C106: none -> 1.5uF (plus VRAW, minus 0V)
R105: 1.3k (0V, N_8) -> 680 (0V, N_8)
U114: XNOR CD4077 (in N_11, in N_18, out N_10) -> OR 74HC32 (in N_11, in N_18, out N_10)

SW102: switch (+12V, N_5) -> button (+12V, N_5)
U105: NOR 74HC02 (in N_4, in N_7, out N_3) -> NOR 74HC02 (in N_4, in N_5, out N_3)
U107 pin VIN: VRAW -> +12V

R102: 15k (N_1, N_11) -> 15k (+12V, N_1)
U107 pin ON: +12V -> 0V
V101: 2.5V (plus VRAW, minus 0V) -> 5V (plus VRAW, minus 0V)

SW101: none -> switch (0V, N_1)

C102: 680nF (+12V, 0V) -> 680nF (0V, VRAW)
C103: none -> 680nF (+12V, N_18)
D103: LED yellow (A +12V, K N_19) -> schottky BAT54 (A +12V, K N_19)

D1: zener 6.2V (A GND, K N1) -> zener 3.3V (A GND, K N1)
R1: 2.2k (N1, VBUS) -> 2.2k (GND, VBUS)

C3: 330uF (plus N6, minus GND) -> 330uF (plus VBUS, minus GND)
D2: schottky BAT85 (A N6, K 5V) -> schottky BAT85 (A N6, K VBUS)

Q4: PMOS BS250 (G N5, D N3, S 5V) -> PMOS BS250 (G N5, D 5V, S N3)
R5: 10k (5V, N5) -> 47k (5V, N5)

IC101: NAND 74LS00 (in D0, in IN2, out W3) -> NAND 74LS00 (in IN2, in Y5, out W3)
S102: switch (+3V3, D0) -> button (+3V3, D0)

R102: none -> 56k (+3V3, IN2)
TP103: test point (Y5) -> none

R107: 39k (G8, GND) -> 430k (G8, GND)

- - -

• Problem details: Among the entries above, count the lines that contain the word "button" and give the number by itself.

• Exercise response: 2